**Work order**. In the data below, find the line with "turquoise gift [459,503,527,589]" and the line with "red light bulb [446,151,488,207]", then restate both and every line between them exactly, minus the pictures.

== Dataset records

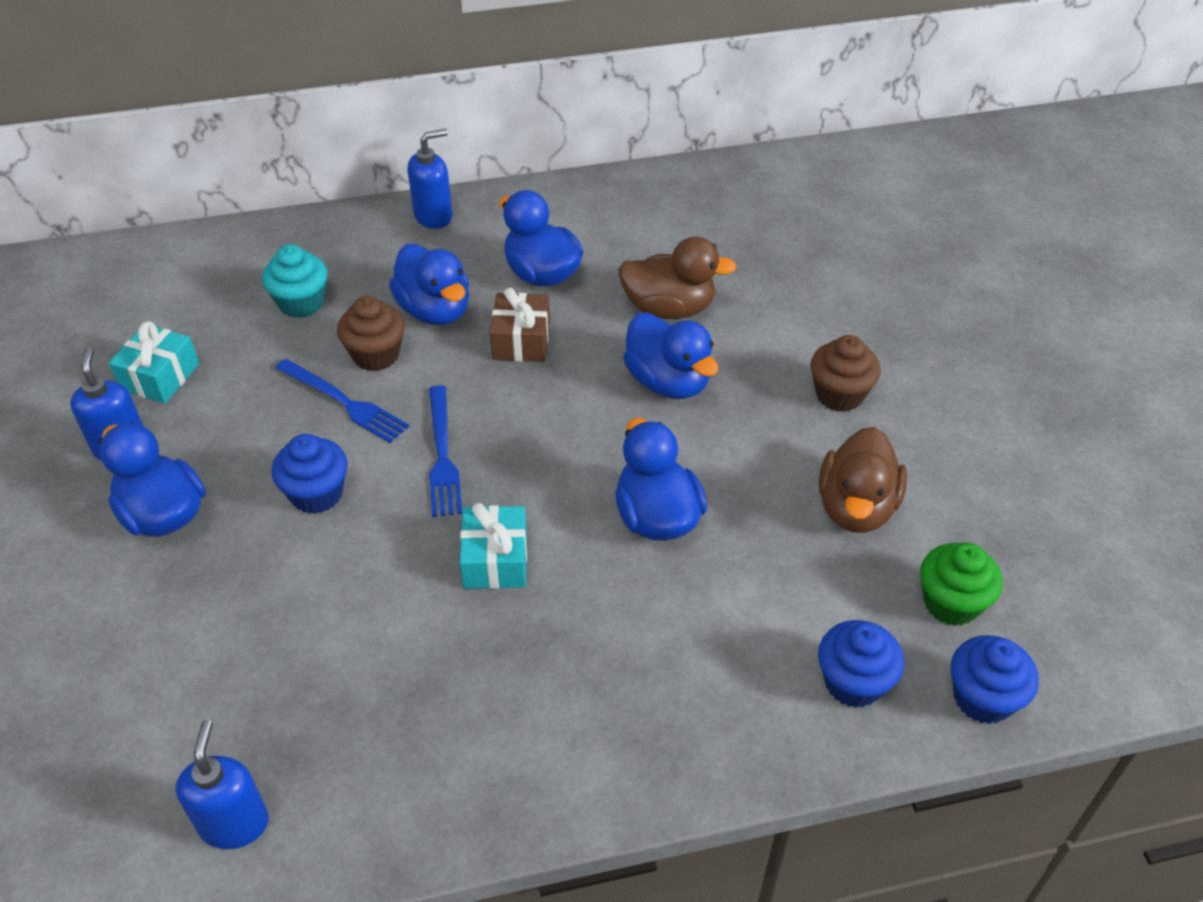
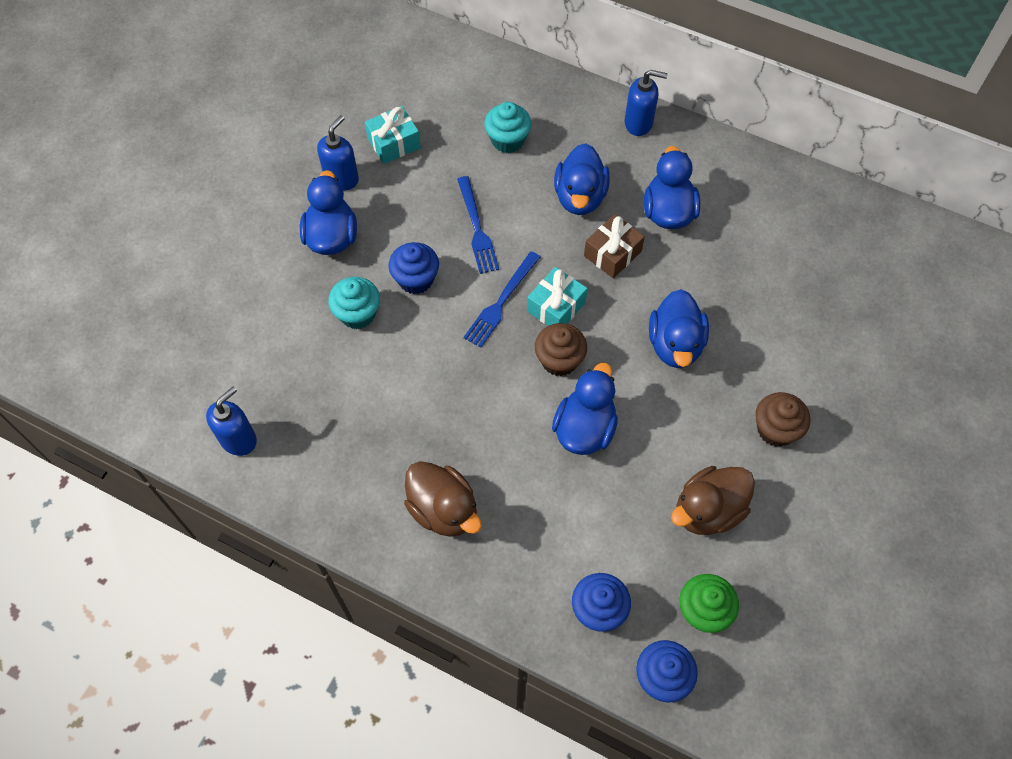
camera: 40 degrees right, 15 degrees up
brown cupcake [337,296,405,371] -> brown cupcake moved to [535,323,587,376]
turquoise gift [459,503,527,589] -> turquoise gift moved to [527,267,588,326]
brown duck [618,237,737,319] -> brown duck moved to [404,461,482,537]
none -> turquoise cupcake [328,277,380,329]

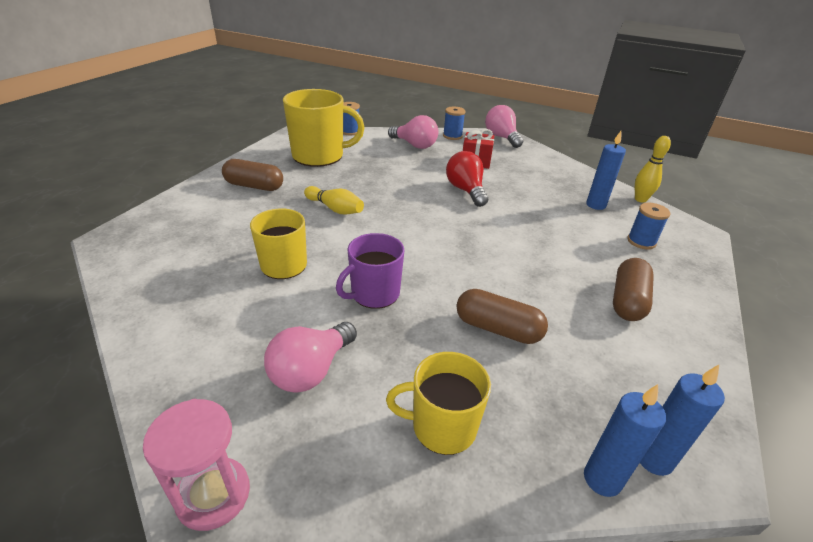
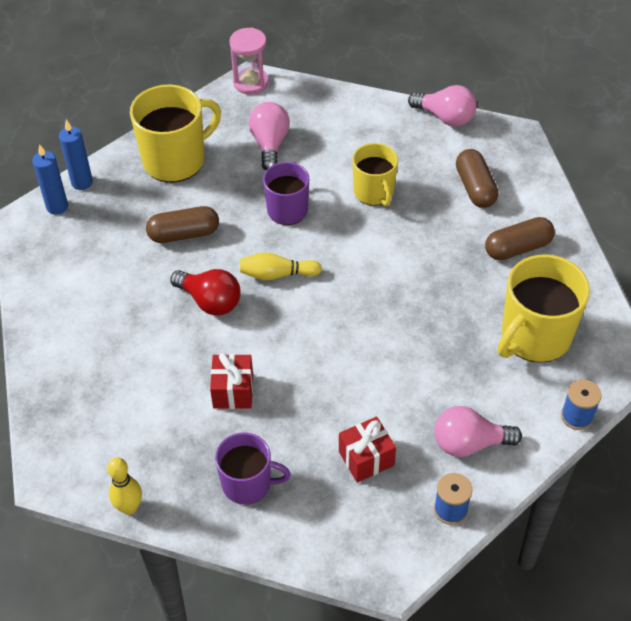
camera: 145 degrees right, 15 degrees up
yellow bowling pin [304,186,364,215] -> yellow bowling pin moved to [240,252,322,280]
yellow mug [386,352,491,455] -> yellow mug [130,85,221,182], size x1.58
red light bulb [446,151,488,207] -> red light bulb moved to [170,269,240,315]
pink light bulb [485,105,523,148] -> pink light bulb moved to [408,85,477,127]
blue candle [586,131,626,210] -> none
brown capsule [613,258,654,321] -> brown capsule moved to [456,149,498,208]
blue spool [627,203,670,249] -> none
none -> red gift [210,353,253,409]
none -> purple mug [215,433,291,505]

====

**Response to this exercise**.
turquoise gift [459,503,527,589] -> turquoise gift moved to [527,267,588,326]
brown duck [618,237,737,319] -> brown duck moved to [404,461,482,537]
none -> turquoise cupcake [328,277,380,329]

camera: 145 degrees right, 15 degrees up
yellow bowling pin [304,186,364,215] -> yellow bowling pin moved to [240,252,322,280]
yellow mug [386,352,491,455] -> yellow mug [130,85,221,182], size x1.58
red light bulb [446,151,488,207] -> red light bulb moved to [170,269,240,315]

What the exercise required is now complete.